- [WHAT THE EXERCISE ASKS]: Report each line of the entries that contains the word "none", copied in full.

- [MATERIAL FOR THE TASK]:
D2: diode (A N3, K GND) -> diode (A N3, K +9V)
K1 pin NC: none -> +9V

---

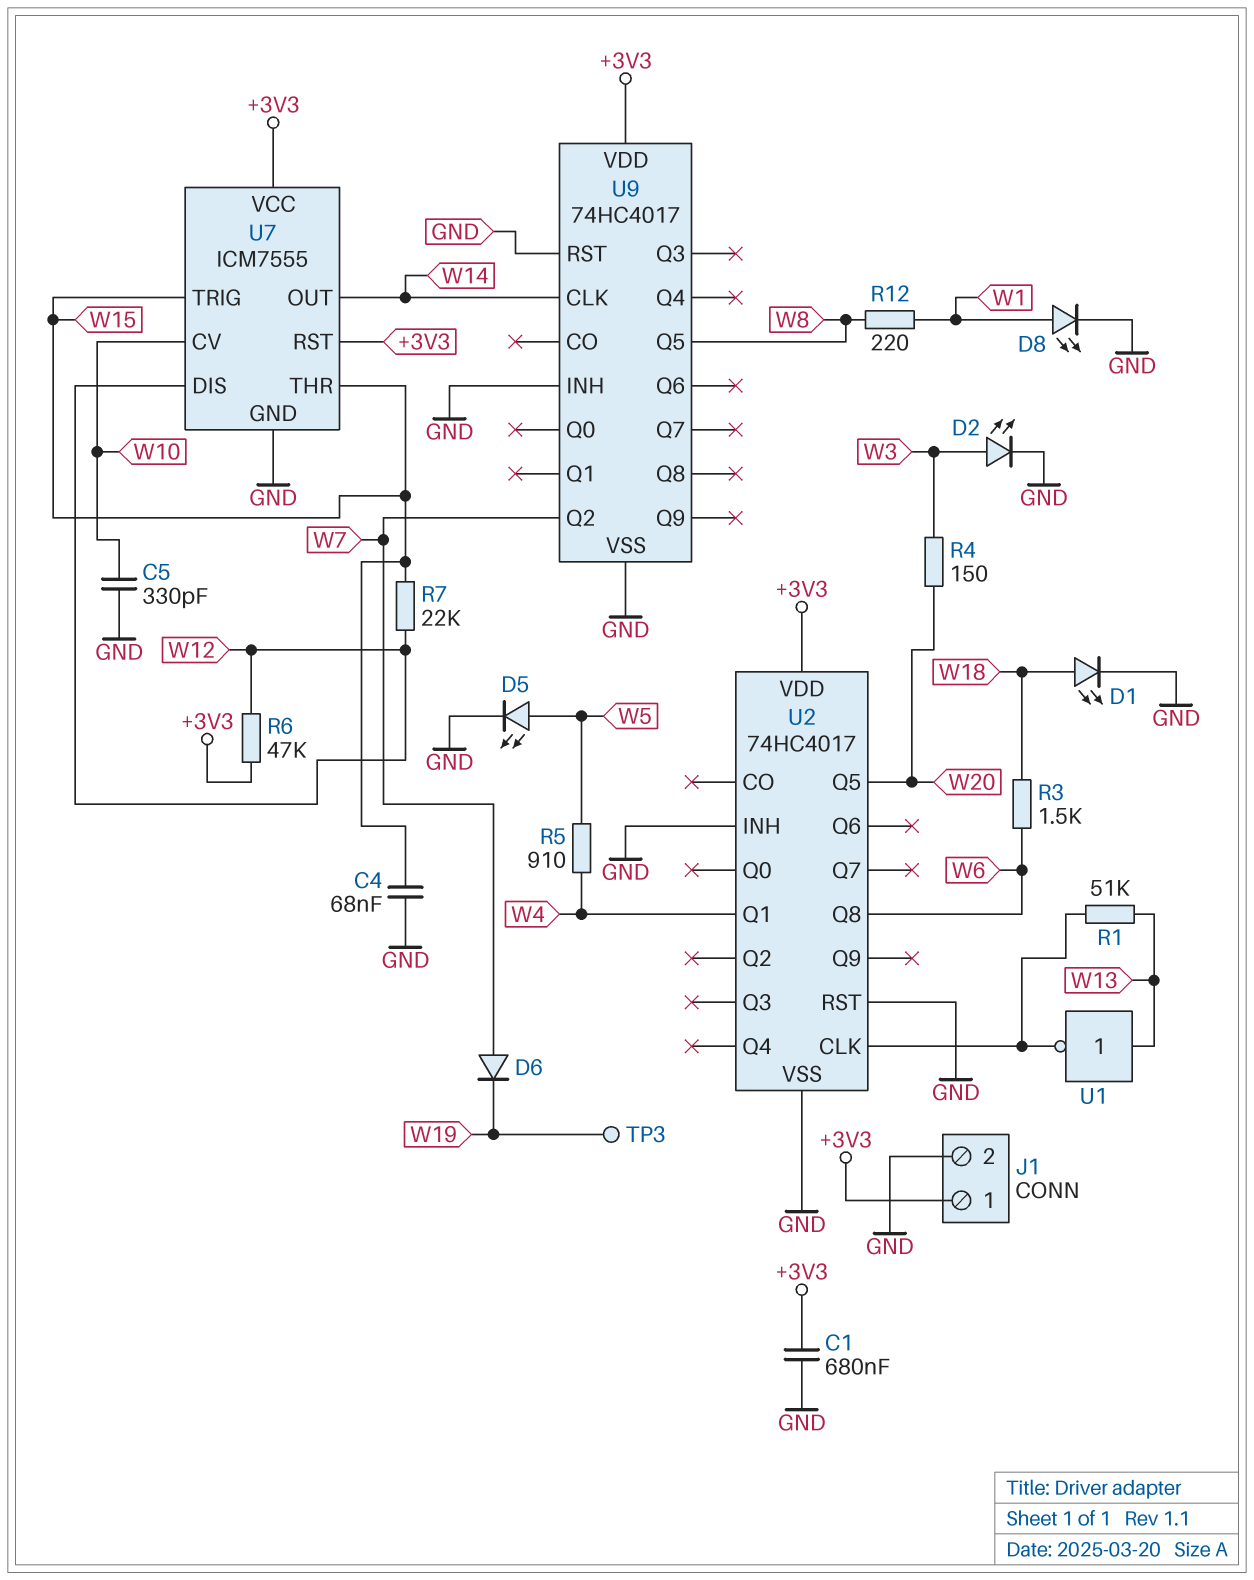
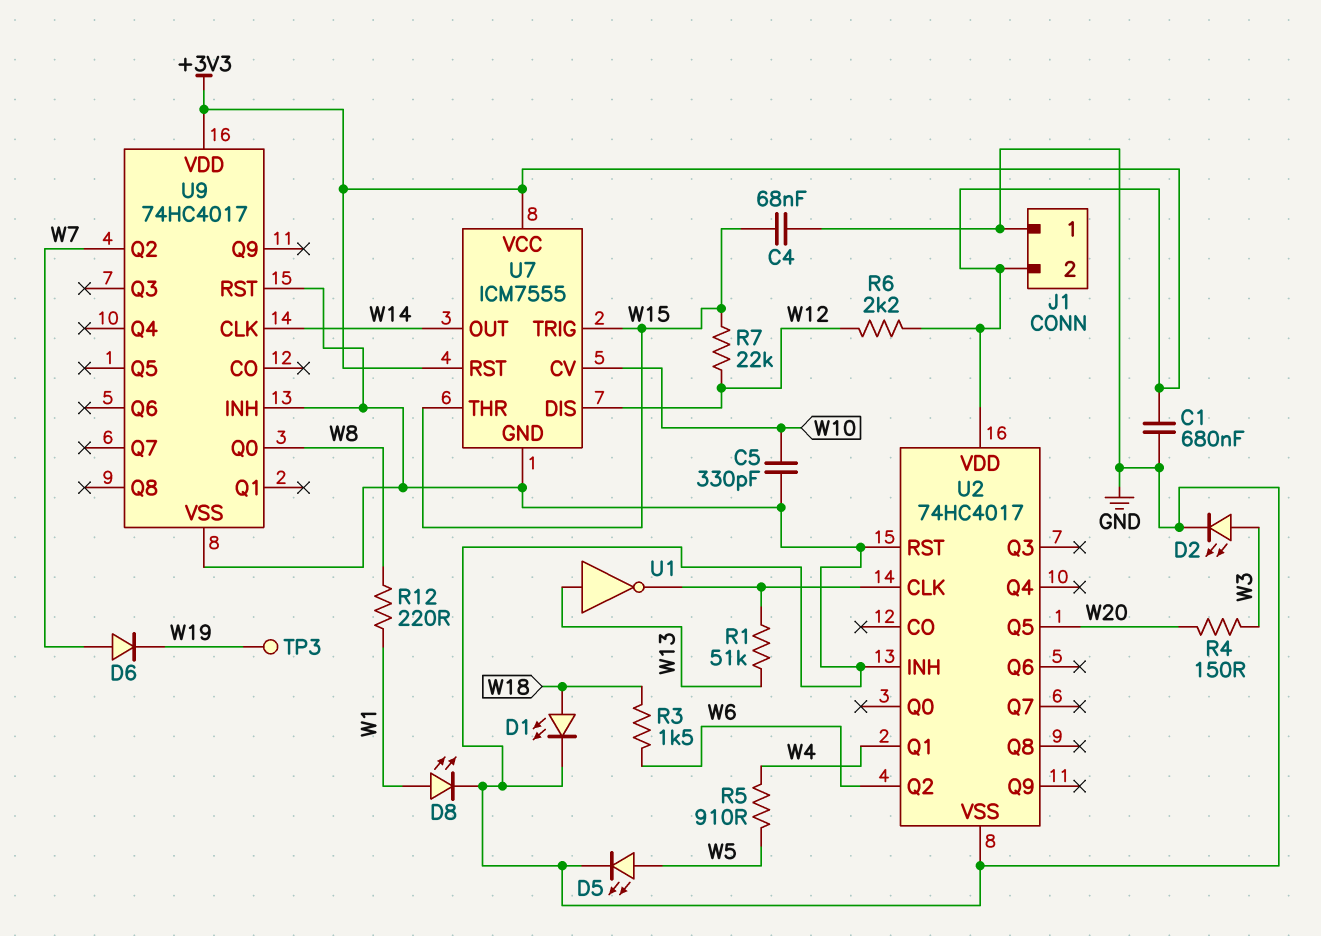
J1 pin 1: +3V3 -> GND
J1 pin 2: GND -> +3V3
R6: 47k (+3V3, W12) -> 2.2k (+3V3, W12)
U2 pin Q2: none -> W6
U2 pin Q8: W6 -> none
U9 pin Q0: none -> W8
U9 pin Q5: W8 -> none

- [ANSWER]:
K1 pin NC: none -> +9V
U2 pin Q2: none -> W6
U2 pin Q8: W6 -> none
U9 pin Q0: none -> W8
U9 pin Q5: W8 -> none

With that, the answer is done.